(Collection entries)
####

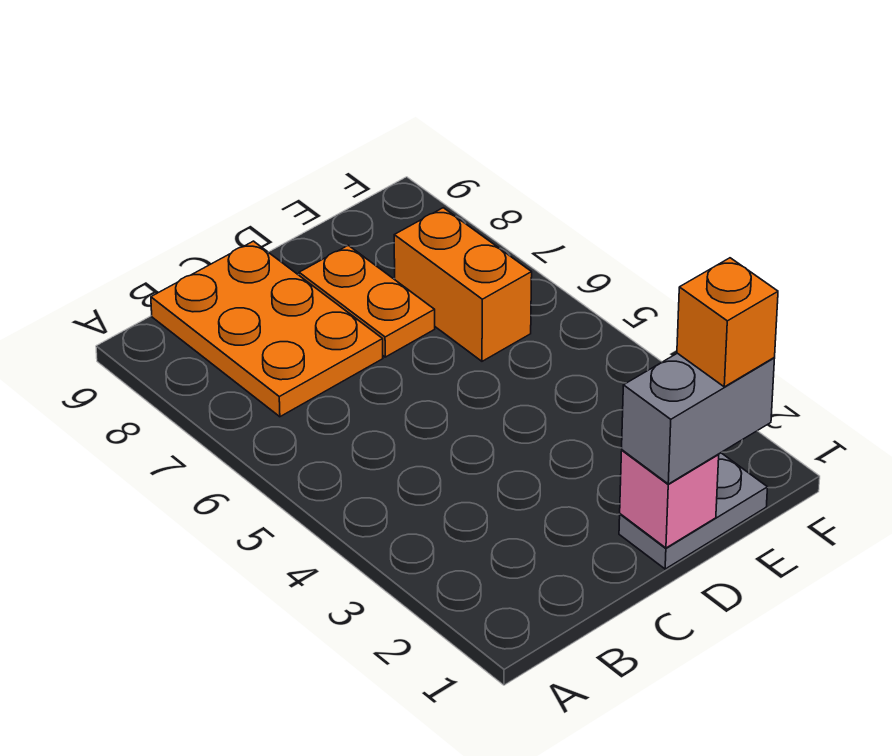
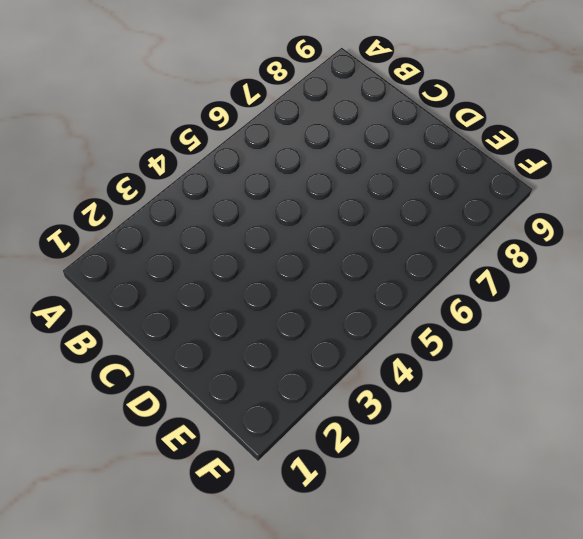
none -> orange plate B7:C9 level 1
none -> grey plate D1:E1 level 1

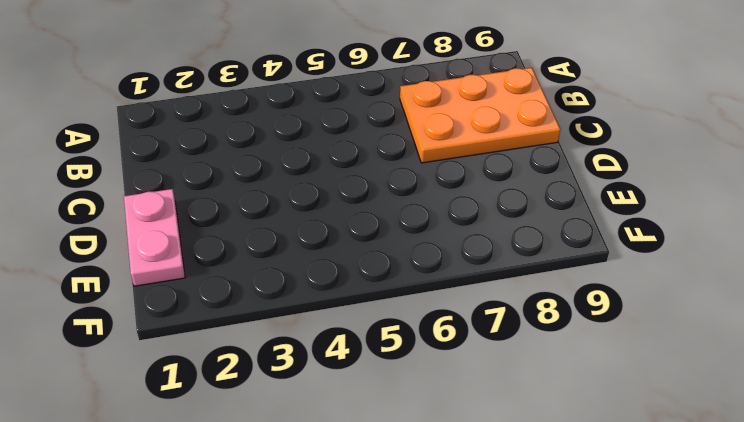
pink plate D1:E1 level 1 -> grey plate D1:E1 level 1
none -> orange plate D7:D8 level 1
none -> orange brick E6:E7 level 1

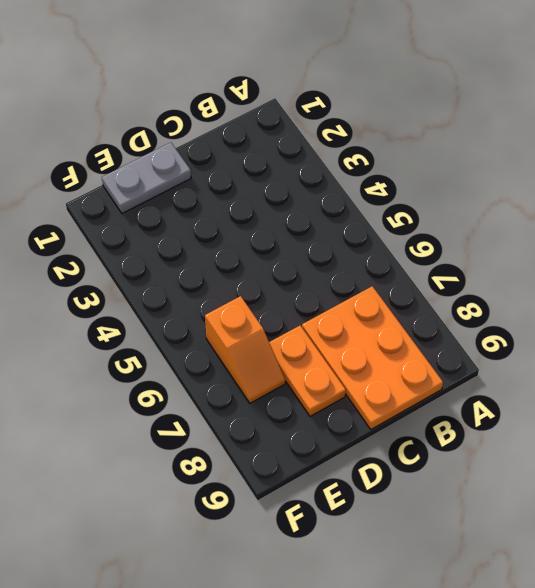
orange slope E6:E7 level 1 top 6 -> orange brick E6:E7 level 1
none -> pink brick D1 level 2
none -> grey brick D1:E1 level 3

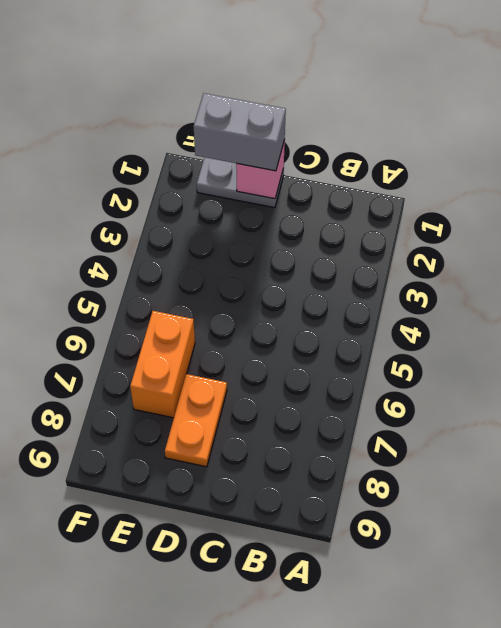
none -> orange plate B7:C9 level 1
none -> orange brick E1 level 4

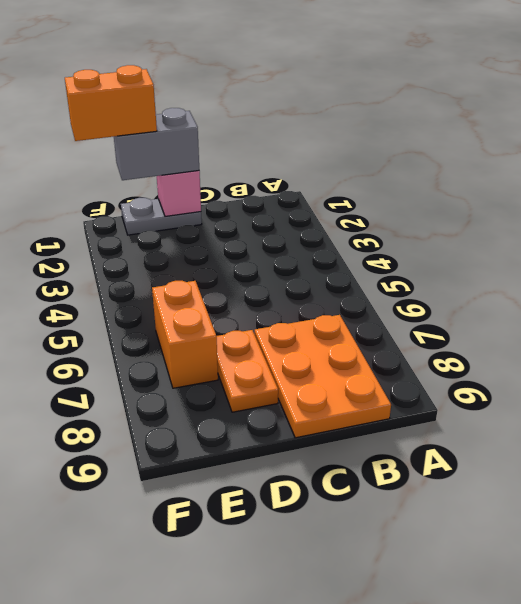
orange brick E1:F1 level 4 -> orange brick E1 level 4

####

WORK INSTRUCTIONS: Would you please print only the lines running from the one with "none -> orange brick E1 level 4" to the final line of the entries above, exactly as written and without pictures?

ANSWER BOX:
none -> orange brick E1 level 4

orange brick E1:F1 level 4 -> orange brick E1 level 4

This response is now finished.